> [WORK TO COMPLETE]: Your job is to return every line of the listing holding the string "orange".

> [INPUT DATA]:
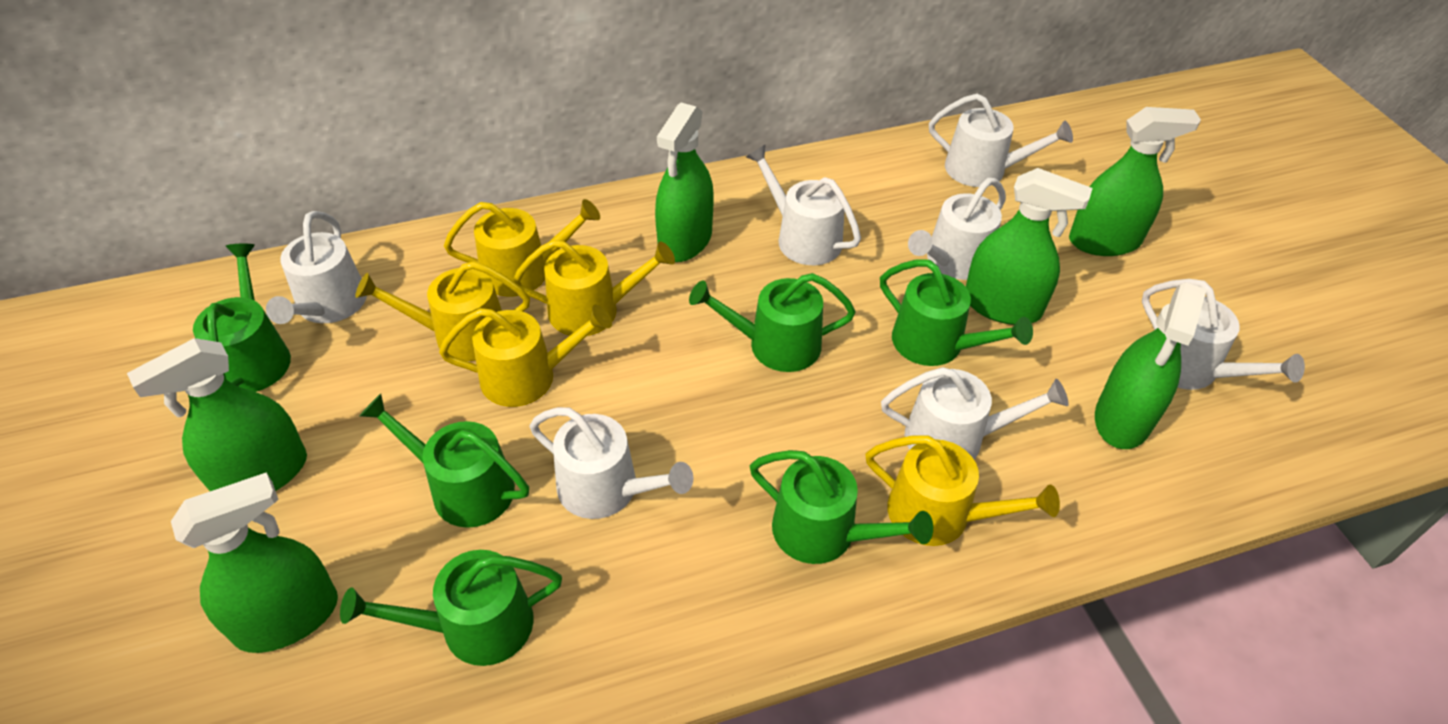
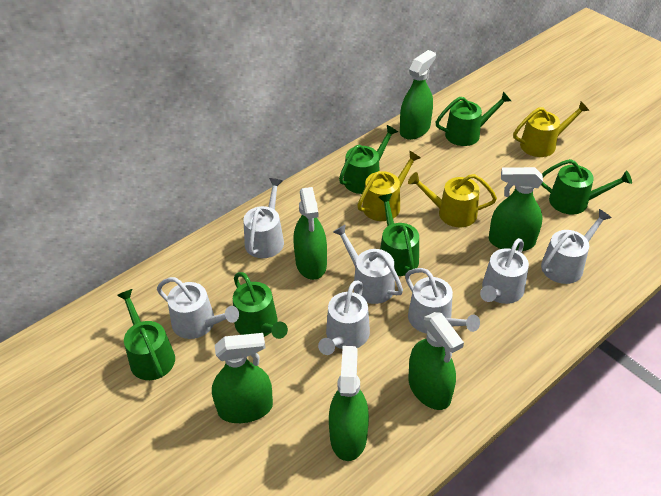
yellow watering can: 5 -> 3

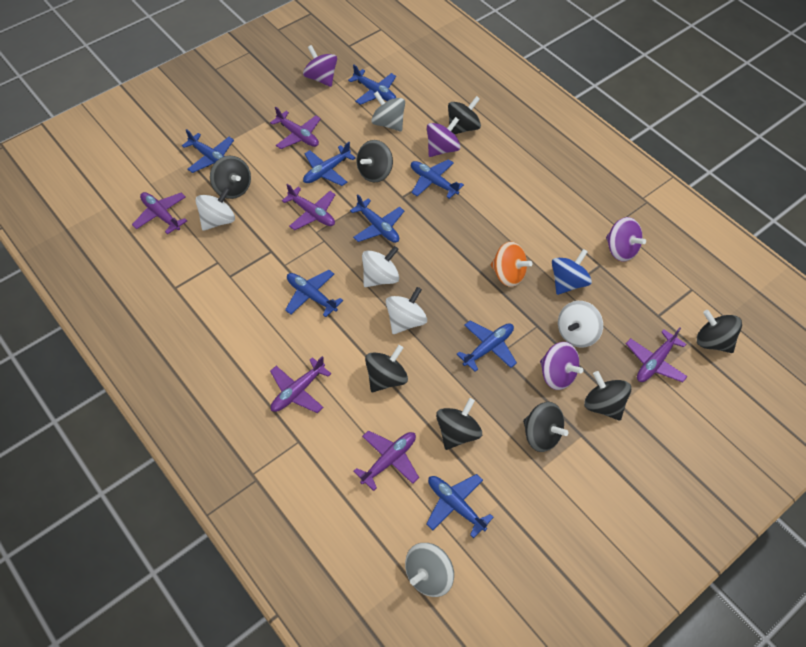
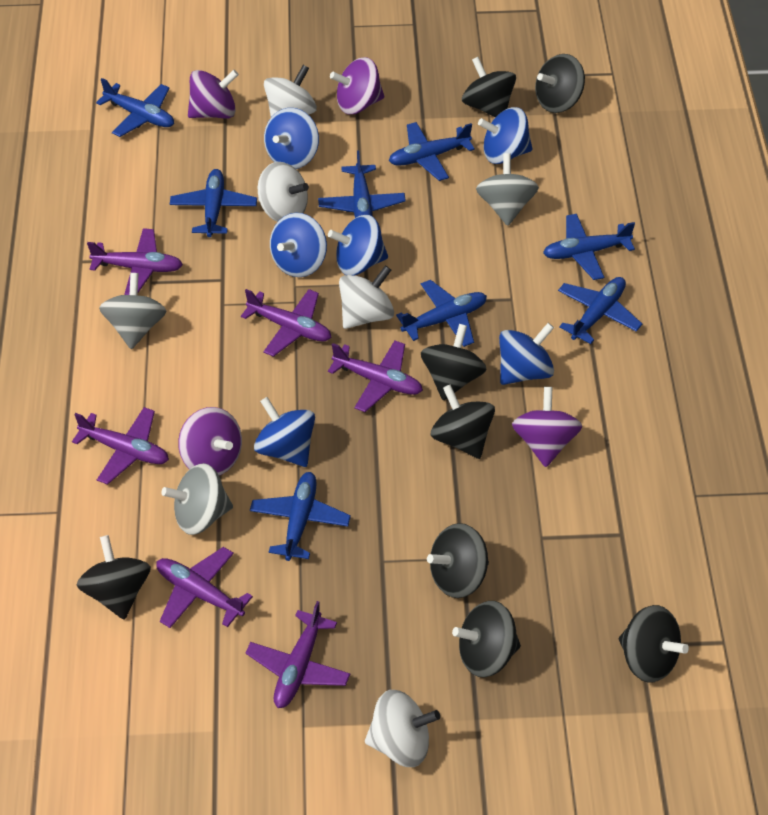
blue spinning top: 1 -> 6
grey spinning top: 2 -> 3
orange spinning top: 1 -> 0

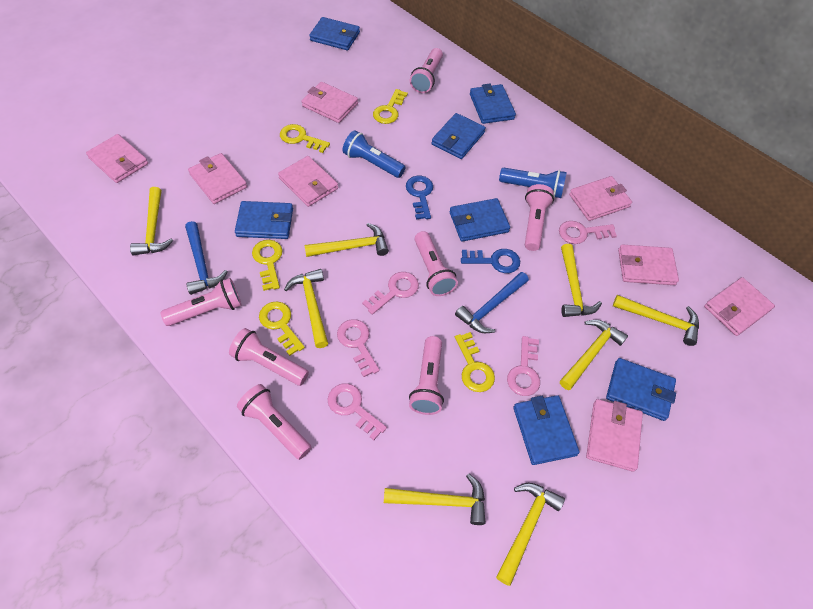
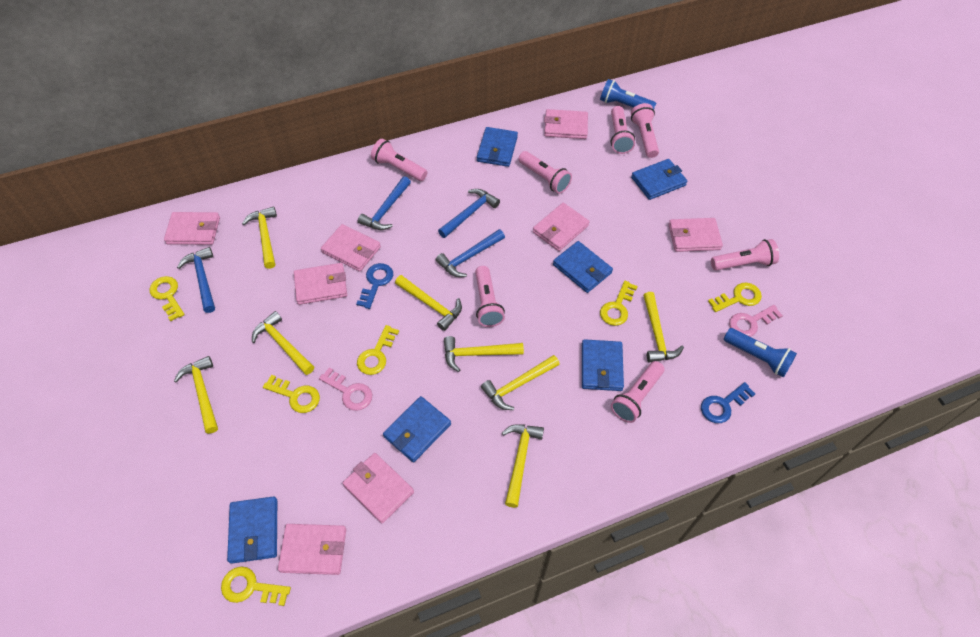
blue hammer: 2 -> 4
blue wallet: 7 -> 6
pink key: 5 -> 2
yellow key: 5 -> 6

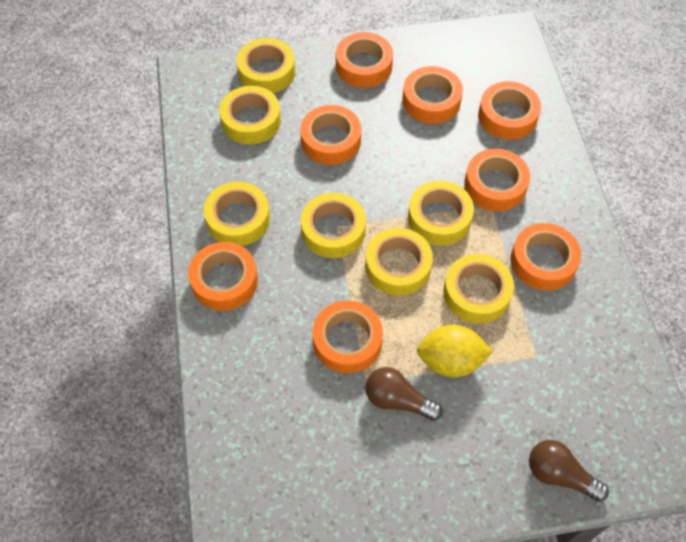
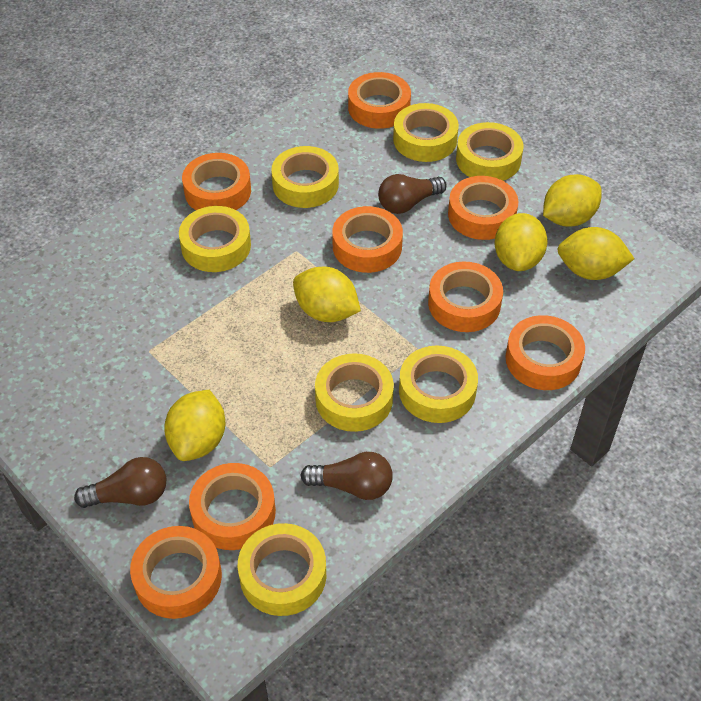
brown light bulb: 2 -> 3
yellow lemon: 1 -> 5

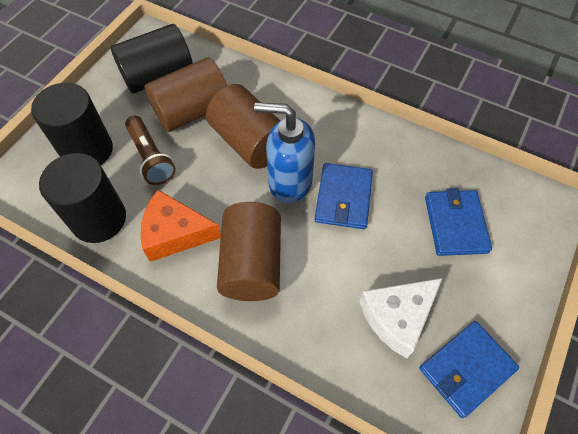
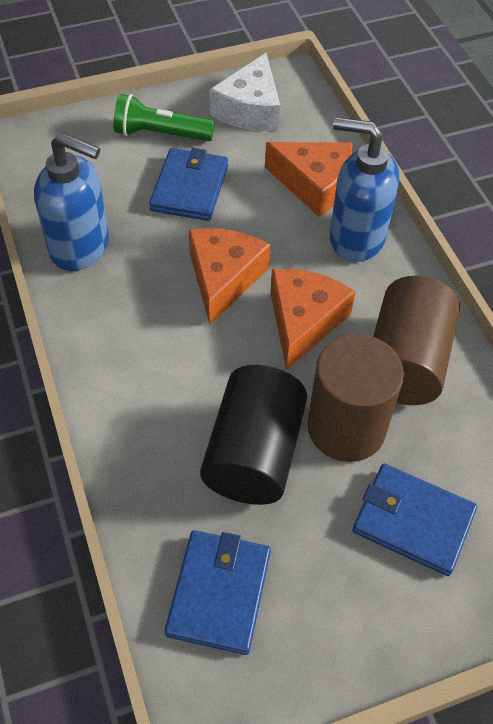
black cylinder: 3 -> 1
blue soap dispenser: 1 -> 2
brown cylinder: 3 -> 2
brown flashlight: 1 -> 0
green flashlight: 0 -> 1
orange cheese: 1 -> 3

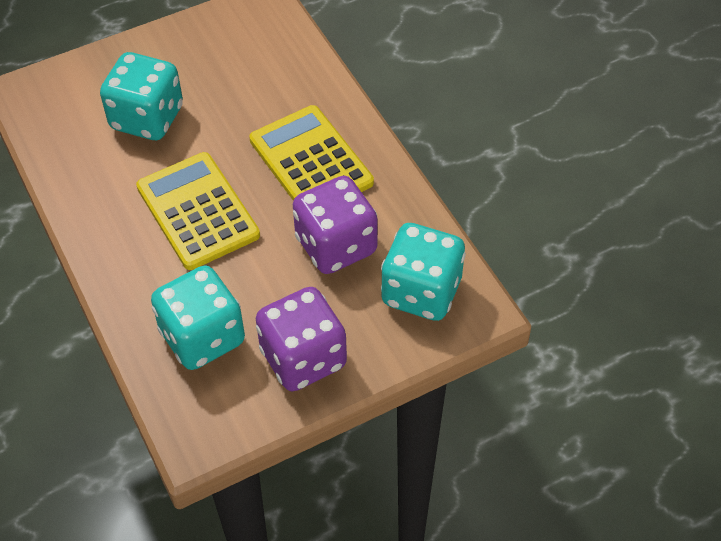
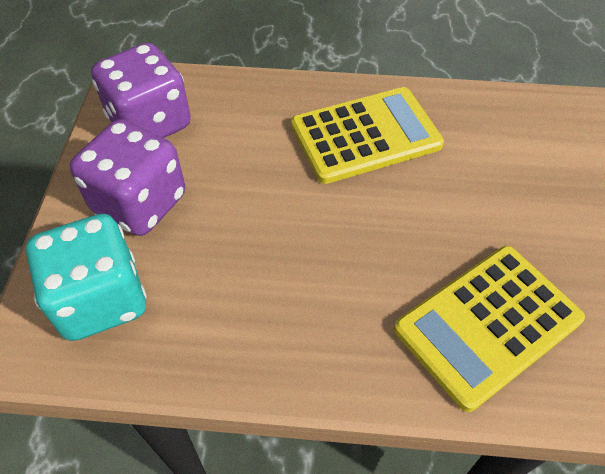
turquoise dice: 3 -> 1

> [SOLUTION TO THIS TASK]:
orange spinning top: 1 -> 0
orange cheese: 1 -> 3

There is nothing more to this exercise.